What is needed is a word-for-word copy of all the entries, minus the pictures.

- Opening Delimiter -

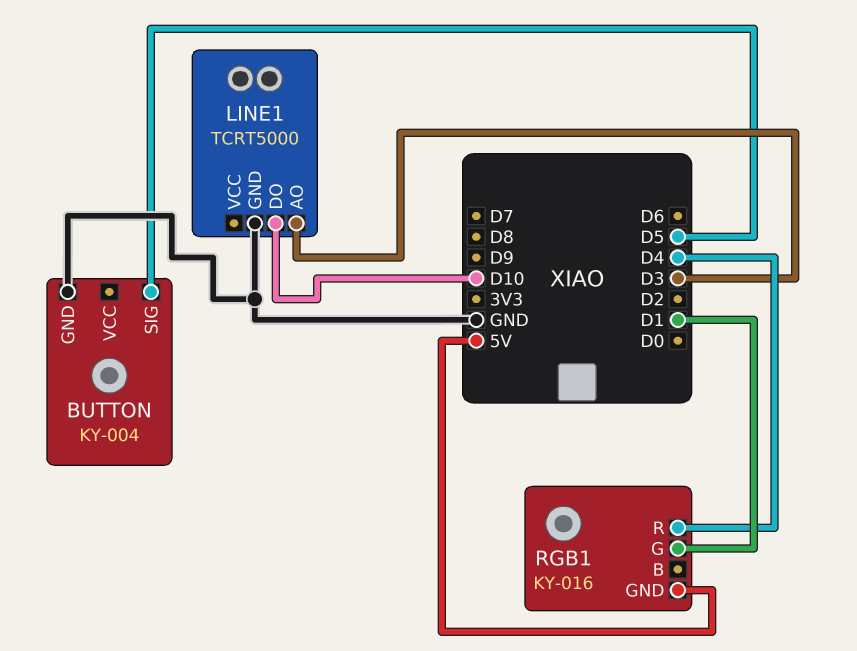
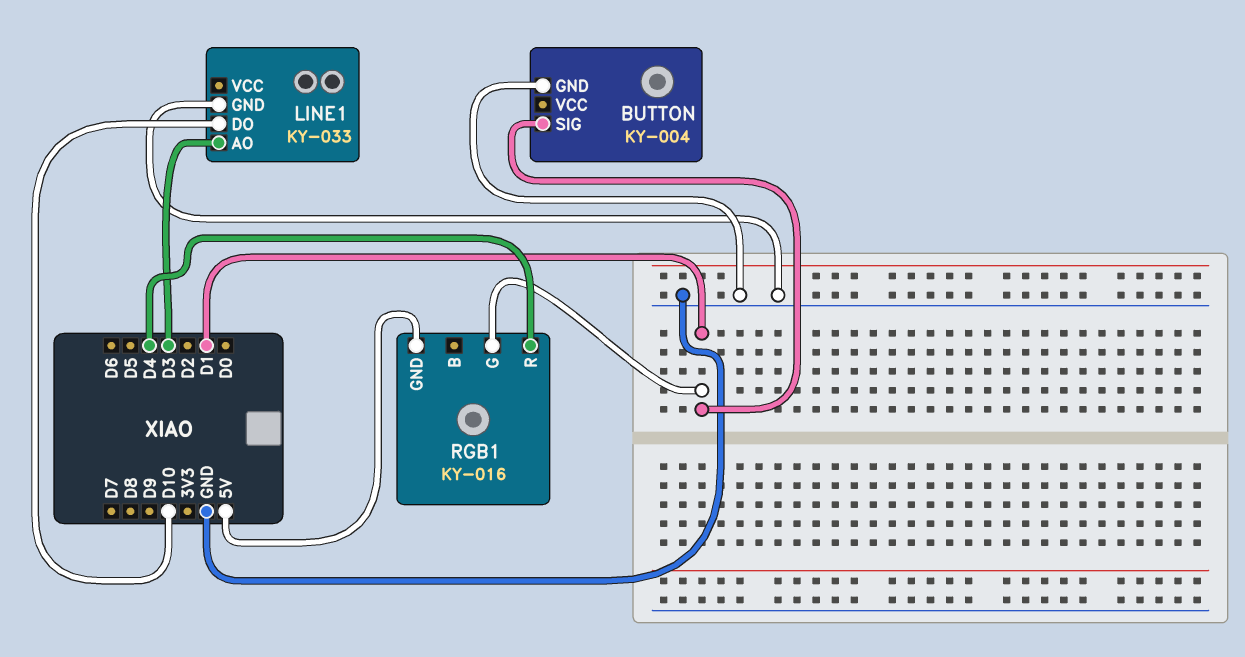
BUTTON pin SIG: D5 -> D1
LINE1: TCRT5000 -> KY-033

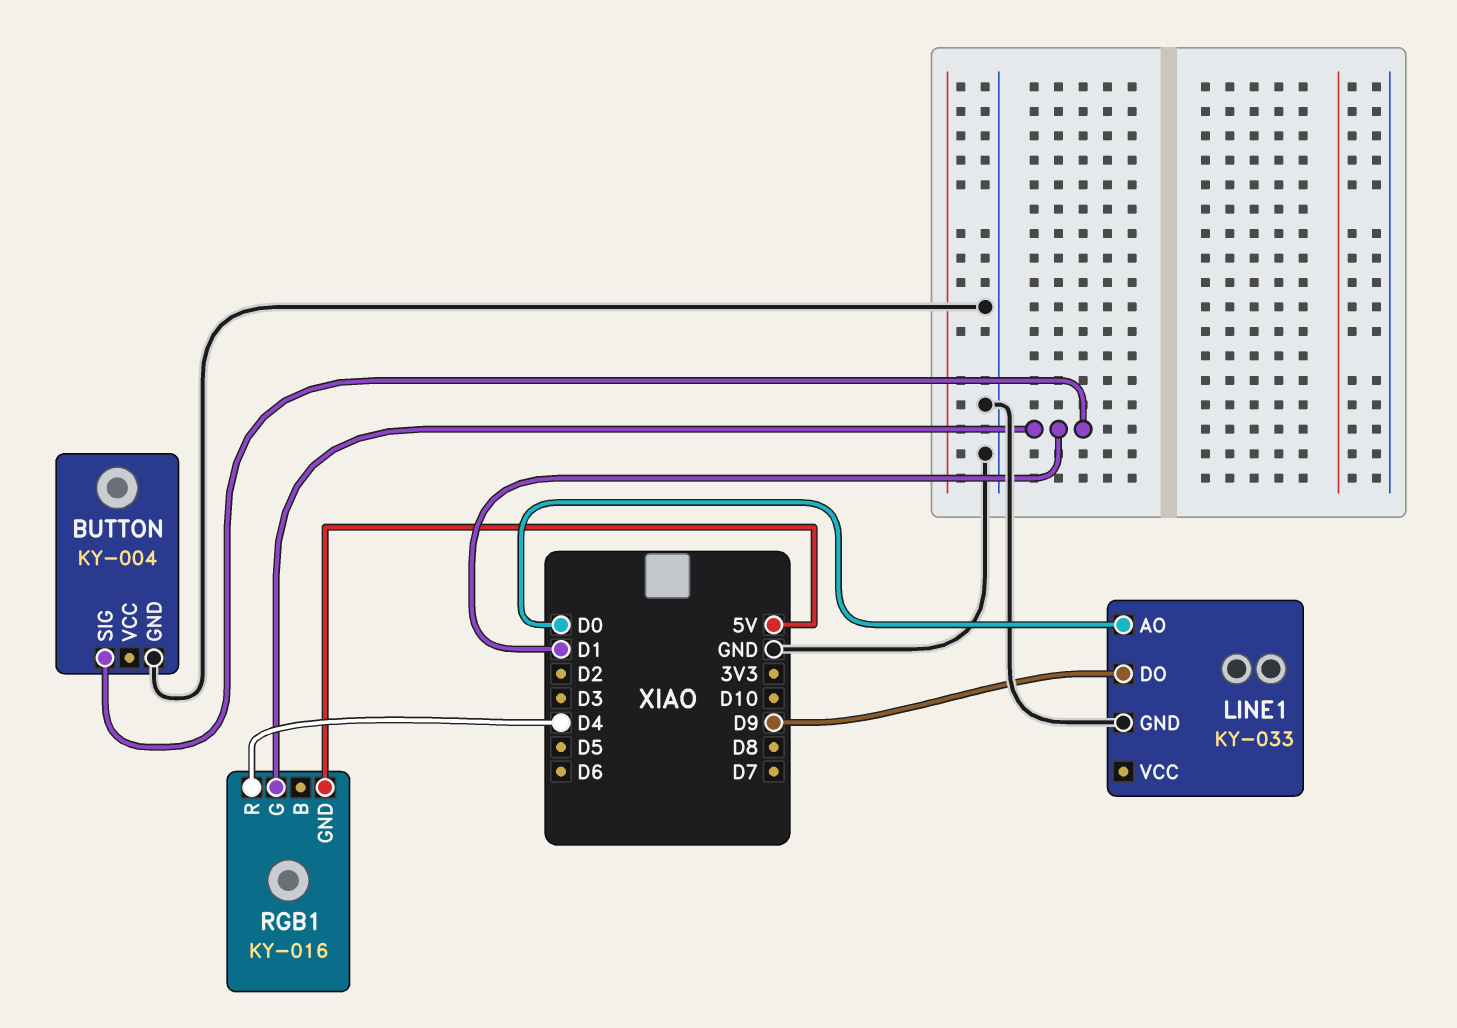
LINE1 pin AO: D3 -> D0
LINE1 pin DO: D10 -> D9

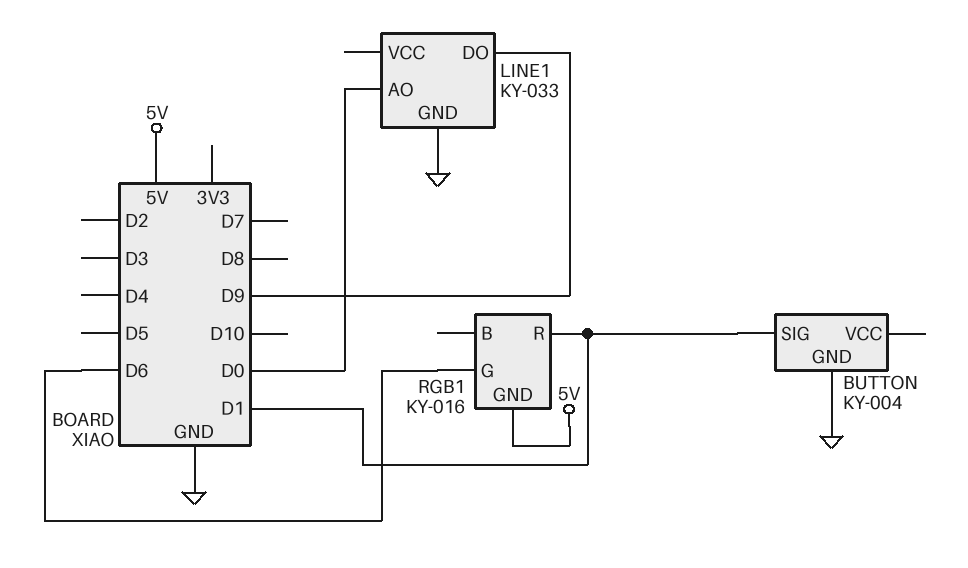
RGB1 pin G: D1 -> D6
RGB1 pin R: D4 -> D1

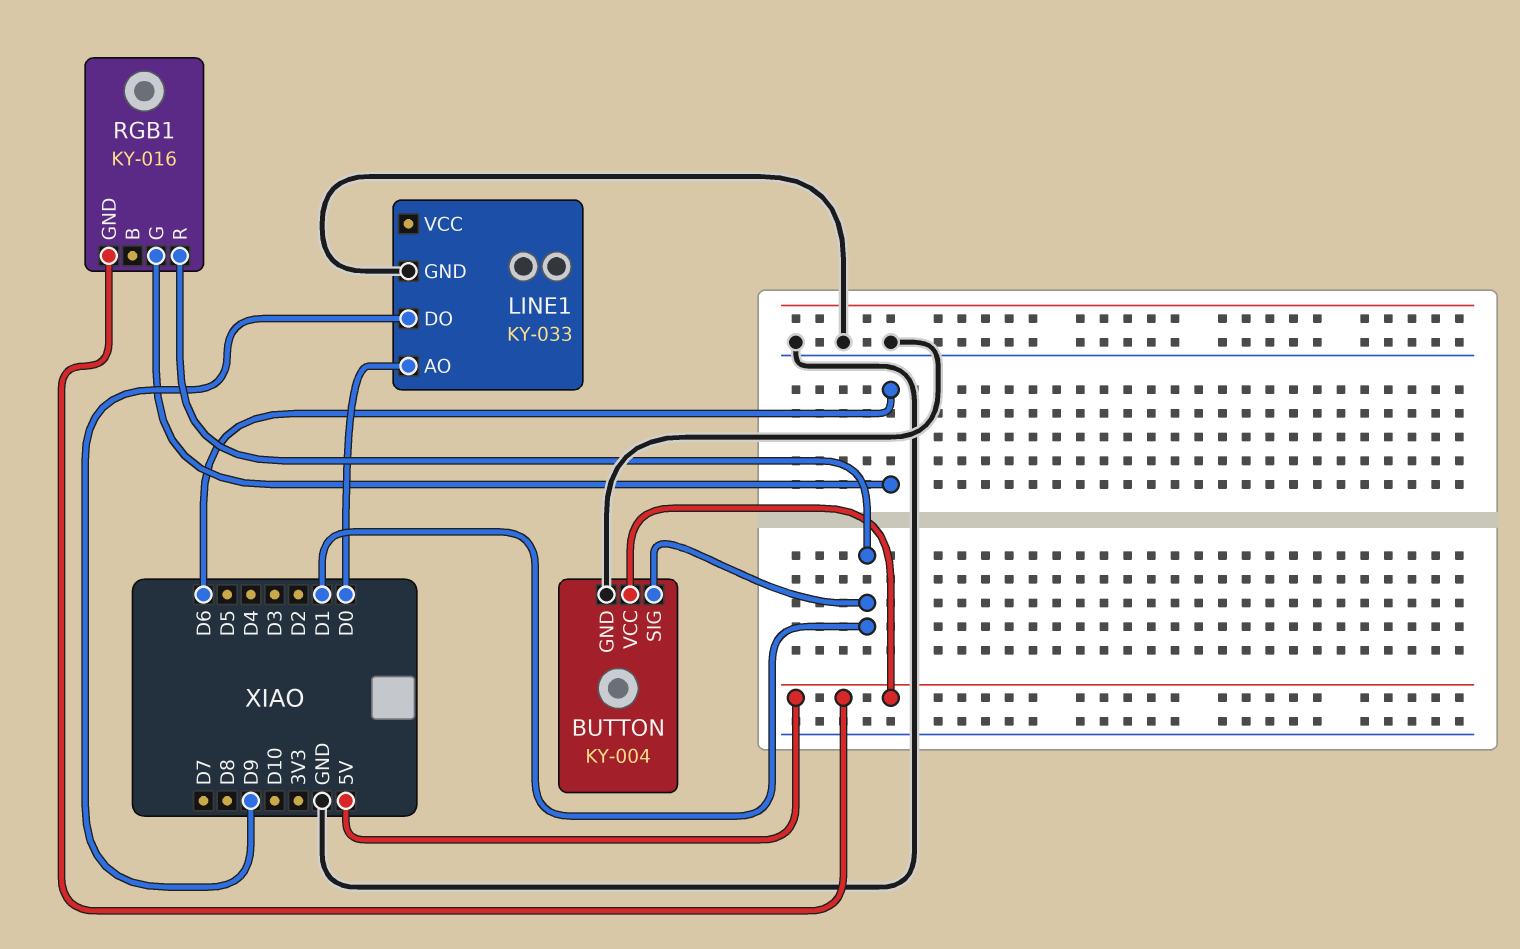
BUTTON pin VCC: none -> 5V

- Closing Delimiter -

_WRITTEN ANSWER:_
BUTTON pin SIG: D5 -> D1
LINE1: TCRT5000 -> KY-033

LINE1 pin AO: D3 -> D0
LINE1 pin DO: D10 -> D9

RGB1 pin G: D1 -> D6
RGB1 pin R: D4 -> D1

BUTTON pin VCC: none -> 5V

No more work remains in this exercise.